_REQUIREMENT_:
Beneath this line are the data; copy exactly the part of them that opens with the line containing "none -> white brick E3:E8 level 1" and closes with the line containing "none -> red brick N6 level 1", and only that part.

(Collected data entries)
::::
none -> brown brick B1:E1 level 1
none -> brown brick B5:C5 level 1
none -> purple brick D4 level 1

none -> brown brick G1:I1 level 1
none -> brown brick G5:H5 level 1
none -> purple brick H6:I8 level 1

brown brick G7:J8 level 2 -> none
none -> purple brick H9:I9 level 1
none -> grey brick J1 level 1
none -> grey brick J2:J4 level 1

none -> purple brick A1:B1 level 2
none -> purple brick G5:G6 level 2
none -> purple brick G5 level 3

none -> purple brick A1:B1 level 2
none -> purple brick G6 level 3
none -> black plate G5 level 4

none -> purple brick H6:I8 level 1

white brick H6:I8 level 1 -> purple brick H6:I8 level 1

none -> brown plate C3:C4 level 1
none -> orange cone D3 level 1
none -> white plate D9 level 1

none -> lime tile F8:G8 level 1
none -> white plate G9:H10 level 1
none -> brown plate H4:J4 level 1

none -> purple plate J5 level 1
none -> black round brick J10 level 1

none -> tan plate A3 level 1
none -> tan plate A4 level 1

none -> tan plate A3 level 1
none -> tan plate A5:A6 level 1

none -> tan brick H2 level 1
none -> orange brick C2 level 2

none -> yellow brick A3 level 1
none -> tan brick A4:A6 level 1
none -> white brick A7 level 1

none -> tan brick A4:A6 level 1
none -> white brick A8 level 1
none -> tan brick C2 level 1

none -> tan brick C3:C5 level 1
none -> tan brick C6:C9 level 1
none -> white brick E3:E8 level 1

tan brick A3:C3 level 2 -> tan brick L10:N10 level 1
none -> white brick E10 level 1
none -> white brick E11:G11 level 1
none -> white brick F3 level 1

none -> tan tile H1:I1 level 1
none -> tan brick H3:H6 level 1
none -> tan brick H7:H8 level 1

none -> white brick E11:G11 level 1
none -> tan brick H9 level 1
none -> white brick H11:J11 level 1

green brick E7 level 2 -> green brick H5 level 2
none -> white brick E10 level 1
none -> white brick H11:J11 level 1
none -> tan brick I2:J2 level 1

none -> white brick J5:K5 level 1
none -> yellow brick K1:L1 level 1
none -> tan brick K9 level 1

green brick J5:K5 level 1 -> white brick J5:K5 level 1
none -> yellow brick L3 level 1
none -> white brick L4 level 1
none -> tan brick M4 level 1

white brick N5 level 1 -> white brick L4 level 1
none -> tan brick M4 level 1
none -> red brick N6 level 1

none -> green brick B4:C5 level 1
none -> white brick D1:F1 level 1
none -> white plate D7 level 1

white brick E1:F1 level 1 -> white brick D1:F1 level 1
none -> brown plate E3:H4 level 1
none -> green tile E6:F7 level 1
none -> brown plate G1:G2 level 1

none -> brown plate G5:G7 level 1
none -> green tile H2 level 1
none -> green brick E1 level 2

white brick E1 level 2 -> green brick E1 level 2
::::
_RESPONSE AREA_:
none -> white brick E3:E8 level 1

tan brick A3:C3 level 2 -> tan brick L10:N10 level 1
none -> white brick E10 level 1
none -> white brick E11:G11 level 1
none -> white brick F3 level 1

none -> tan tile H1:I1 level 1
none -> tan brick H3:H6 level 1
none -> tan brick H7:H8 level 1

none -> white brick E11:G11 level 1
none -> tan brick H9 level 1
none -> white brick H11:J11 level 1

green brick E7 level 2 -> green brick H5 level 2
none -> white brick E10 level 1
none -> white brick H11:J11 level 1
none -> tan brick I2:J2 level 1

none -> white brick J5:K5 level 1
none -> yellow brick K1:L1 level 1
none -> tan brick K9 level 1

green brick J5:K5 level 1 -> white brick J5:K5 level 1
none -> yellow brick L3 level 1
none -> white brick L4 level 1
none -> tan brick M4 level 1

white brick N5 level 1 -> white brick L4 level 1
none -> tan brick M4 level 1
none -> red brick N6 level 1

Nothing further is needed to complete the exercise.